## Try it:
Should the word "switch" occur in a line of the records, copy that line.

(Change listing data)
BEGIN

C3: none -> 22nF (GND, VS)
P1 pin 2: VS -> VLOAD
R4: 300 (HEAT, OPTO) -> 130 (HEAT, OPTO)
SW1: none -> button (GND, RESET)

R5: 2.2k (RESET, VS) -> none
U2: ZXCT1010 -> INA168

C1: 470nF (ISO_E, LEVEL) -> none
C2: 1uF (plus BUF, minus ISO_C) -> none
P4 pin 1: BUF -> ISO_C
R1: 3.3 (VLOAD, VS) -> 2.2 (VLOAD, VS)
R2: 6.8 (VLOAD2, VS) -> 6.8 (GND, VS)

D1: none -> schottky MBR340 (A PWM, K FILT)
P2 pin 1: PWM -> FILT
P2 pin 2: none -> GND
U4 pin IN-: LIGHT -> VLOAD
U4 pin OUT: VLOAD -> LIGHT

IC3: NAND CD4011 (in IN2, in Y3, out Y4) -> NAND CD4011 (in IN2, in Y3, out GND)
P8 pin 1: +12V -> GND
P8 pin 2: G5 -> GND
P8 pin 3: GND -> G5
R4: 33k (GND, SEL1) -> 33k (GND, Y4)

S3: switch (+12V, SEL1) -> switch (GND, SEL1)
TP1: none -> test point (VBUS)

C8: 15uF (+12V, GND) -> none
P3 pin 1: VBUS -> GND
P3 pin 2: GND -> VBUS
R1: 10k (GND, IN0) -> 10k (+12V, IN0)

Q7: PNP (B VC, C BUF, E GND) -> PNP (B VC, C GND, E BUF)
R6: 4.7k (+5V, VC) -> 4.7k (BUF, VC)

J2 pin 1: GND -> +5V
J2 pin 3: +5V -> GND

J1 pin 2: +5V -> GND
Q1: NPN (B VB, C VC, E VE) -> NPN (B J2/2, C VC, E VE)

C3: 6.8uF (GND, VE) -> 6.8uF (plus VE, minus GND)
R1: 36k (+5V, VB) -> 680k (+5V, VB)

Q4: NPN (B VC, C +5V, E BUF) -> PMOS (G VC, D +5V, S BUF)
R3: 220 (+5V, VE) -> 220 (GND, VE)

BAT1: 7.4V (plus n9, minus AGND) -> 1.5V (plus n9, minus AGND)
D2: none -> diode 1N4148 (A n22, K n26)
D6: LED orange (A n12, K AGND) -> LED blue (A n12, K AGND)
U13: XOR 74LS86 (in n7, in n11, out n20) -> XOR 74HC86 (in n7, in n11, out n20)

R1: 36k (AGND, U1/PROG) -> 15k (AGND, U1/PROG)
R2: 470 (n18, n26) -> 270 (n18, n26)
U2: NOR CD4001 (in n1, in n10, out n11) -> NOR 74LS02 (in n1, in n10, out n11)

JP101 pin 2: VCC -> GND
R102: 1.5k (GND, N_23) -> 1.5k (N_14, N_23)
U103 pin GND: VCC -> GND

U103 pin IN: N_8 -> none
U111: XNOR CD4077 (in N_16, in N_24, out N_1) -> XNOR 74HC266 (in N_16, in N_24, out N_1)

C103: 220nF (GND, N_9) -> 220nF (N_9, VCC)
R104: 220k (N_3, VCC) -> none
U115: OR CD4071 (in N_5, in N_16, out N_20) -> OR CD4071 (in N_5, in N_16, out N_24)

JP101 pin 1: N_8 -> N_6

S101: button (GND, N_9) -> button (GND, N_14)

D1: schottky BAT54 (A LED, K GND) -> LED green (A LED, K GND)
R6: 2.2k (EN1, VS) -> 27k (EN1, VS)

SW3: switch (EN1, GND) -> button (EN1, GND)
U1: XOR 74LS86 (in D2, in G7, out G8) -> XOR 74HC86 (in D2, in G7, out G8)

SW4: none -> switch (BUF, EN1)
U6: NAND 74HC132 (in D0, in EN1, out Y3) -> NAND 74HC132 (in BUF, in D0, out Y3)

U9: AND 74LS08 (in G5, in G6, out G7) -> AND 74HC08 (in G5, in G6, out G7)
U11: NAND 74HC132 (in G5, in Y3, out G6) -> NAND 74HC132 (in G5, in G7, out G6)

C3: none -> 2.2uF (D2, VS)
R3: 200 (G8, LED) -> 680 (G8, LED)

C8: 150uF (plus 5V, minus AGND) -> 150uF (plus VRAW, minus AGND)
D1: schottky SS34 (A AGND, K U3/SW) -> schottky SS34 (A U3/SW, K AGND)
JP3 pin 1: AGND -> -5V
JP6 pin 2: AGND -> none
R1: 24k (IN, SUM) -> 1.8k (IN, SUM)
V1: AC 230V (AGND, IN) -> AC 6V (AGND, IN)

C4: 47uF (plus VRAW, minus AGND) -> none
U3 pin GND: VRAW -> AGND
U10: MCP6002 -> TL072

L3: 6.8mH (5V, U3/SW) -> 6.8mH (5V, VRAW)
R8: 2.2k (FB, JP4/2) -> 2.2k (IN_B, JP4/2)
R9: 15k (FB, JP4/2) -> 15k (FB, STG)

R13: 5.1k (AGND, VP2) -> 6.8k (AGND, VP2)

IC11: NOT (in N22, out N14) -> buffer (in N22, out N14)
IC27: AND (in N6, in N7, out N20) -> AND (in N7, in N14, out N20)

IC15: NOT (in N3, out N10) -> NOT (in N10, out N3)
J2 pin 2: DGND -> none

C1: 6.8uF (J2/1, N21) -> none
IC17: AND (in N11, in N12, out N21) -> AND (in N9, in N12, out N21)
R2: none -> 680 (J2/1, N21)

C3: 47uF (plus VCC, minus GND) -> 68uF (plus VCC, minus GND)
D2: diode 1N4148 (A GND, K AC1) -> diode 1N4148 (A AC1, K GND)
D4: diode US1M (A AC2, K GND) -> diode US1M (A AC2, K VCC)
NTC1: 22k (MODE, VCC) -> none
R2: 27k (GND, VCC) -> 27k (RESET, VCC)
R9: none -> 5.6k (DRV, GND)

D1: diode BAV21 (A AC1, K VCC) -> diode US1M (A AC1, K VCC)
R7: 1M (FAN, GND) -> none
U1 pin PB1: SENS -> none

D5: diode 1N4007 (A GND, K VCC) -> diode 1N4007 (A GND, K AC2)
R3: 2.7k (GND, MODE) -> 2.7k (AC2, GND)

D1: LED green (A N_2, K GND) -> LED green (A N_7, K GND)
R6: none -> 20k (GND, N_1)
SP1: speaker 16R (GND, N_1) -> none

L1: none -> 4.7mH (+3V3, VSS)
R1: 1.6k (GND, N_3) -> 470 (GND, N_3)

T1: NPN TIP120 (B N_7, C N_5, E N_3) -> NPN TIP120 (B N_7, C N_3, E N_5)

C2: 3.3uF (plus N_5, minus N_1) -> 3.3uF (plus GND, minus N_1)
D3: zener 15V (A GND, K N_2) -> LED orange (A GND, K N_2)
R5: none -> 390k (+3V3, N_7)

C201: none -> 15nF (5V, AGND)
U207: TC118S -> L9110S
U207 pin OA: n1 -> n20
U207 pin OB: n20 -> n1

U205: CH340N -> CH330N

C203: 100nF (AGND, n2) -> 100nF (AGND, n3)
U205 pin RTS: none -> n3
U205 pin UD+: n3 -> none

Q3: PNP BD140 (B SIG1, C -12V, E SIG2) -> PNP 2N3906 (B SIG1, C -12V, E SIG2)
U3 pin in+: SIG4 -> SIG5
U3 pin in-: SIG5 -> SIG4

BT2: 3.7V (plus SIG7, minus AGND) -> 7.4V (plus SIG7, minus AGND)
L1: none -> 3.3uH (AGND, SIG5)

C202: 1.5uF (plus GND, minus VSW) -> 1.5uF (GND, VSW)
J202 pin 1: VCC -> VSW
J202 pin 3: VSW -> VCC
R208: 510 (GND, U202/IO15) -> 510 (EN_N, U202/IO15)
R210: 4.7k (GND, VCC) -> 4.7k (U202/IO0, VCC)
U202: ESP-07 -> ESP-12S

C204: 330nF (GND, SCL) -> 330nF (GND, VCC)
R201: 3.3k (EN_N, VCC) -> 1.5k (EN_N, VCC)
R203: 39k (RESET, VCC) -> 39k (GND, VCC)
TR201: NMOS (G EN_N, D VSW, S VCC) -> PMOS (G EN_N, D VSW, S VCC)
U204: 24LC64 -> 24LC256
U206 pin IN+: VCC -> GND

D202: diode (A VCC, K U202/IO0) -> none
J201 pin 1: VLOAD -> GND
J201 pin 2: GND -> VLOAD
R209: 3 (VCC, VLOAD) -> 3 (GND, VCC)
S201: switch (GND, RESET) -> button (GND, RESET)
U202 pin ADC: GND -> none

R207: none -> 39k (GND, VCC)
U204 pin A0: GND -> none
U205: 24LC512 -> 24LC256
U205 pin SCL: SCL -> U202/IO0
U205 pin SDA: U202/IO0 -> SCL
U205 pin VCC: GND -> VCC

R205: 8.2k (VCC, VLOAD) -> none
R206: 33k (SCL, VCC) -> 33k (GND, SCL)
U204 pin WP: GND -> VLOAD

END

## The completed task:
S3: switch (+12V, SEL1) -> switch (GND, SEL1)
SW3: switch (EN1, GND) -> button (EN1, GND)
SW4: none -> switch (BUF, EN1)
S201: switch (GND, RESET) -> button (GND, RESET)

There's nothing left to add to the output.